▶ _What is being asked_
An image-free, exact copy of the records below is required.

=-=-=

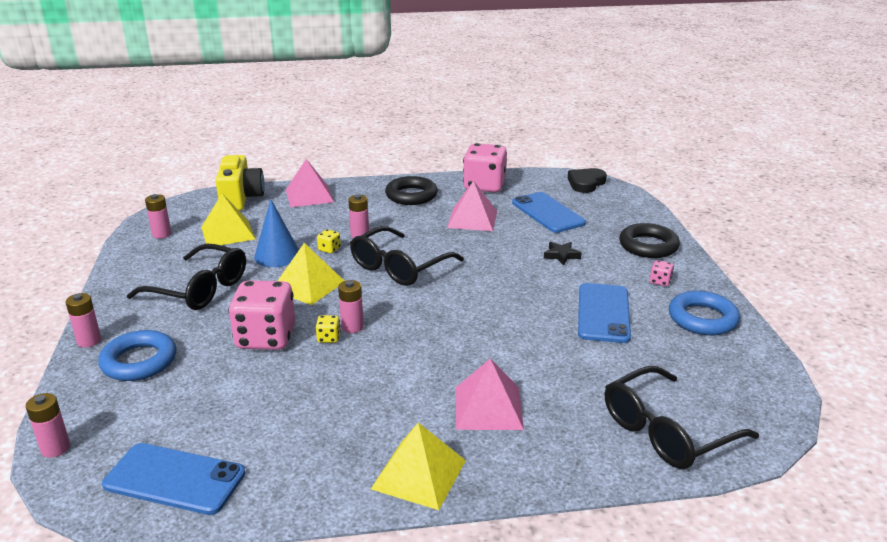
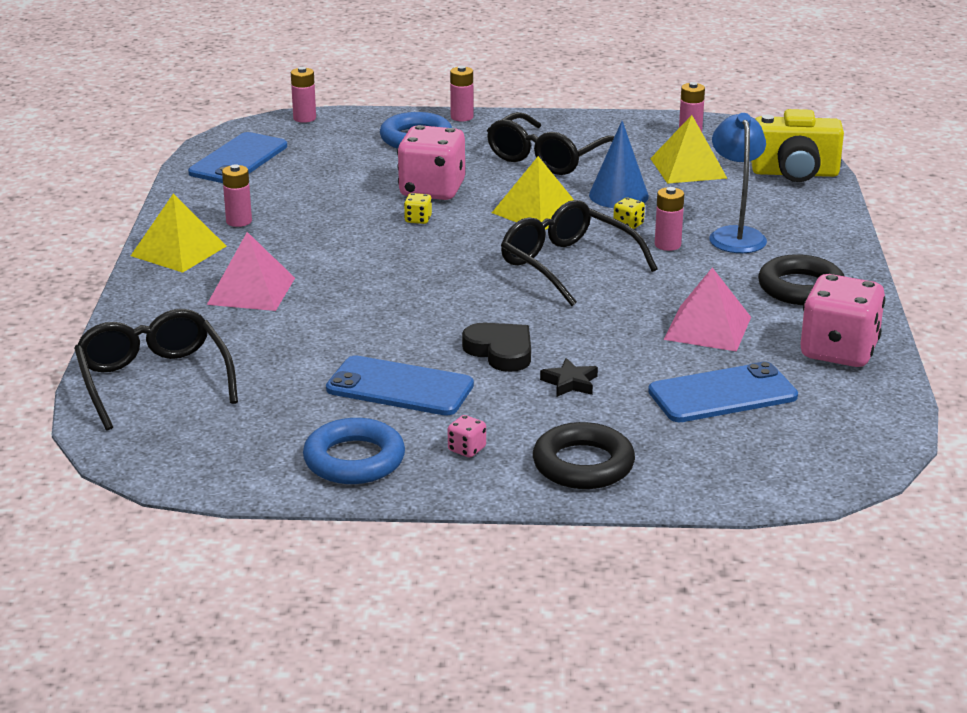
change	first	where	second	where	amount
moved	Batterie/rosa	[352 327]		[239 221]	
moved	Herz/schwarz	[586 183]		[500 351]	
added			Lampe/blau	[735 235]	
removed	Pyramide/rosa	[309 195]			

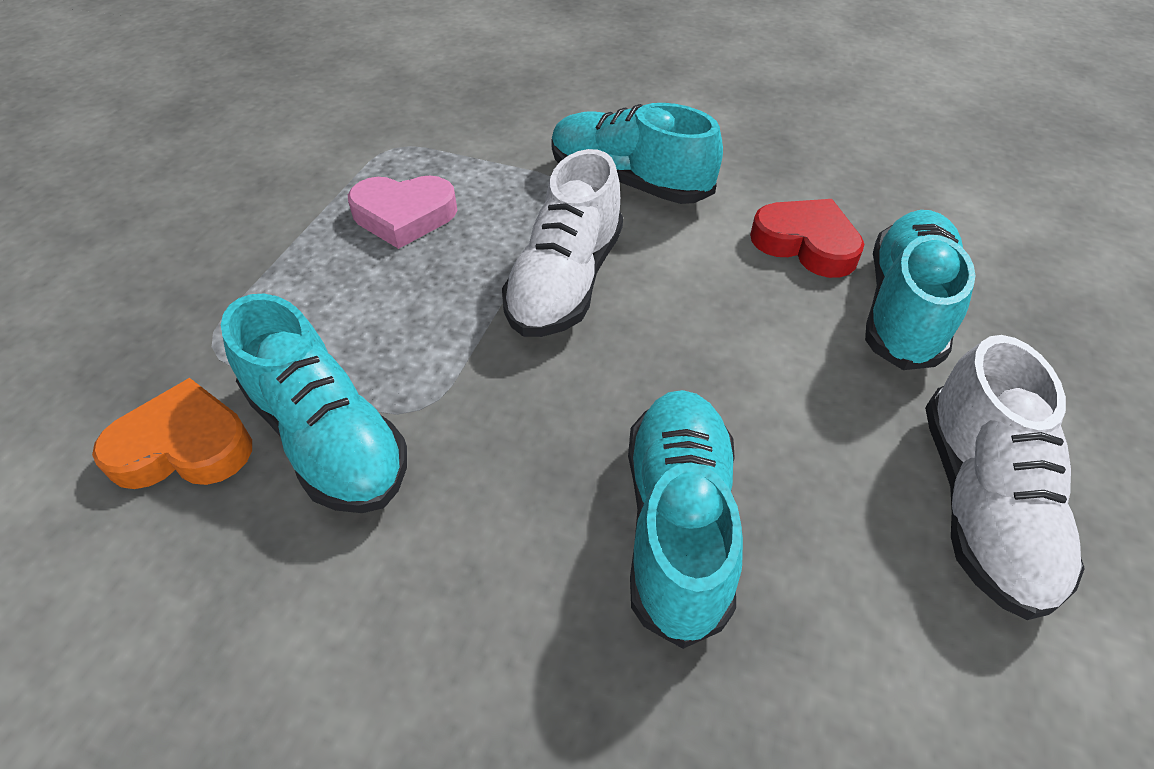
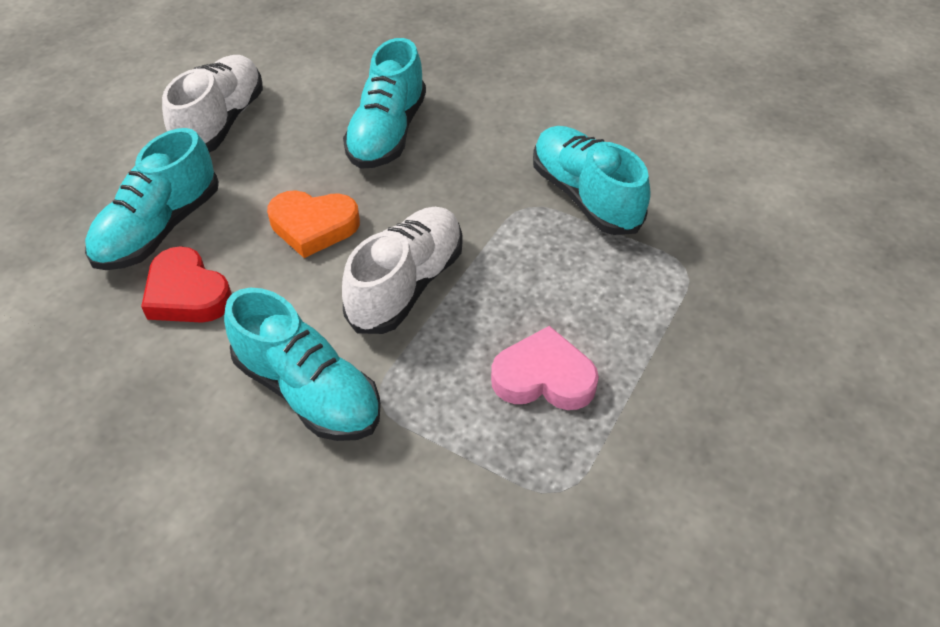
change	first	where	second	where	amount
moved	Herz/orange	[183 446]		[313 226]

=-=-=

▶ _Finished exercise_
change	first	where	second	where	amount
moved	Batterie/rosa	[352 327]		[239 221]	
moved	Herz/schwarz	[586 183]		[500 351]	
added			Lampe/blau	[735 235]	
removed	Pyramide/rosa	[309 195]			

change	first	where	second	where	amount
moved	Herz/orange	[183 446]		[313 226]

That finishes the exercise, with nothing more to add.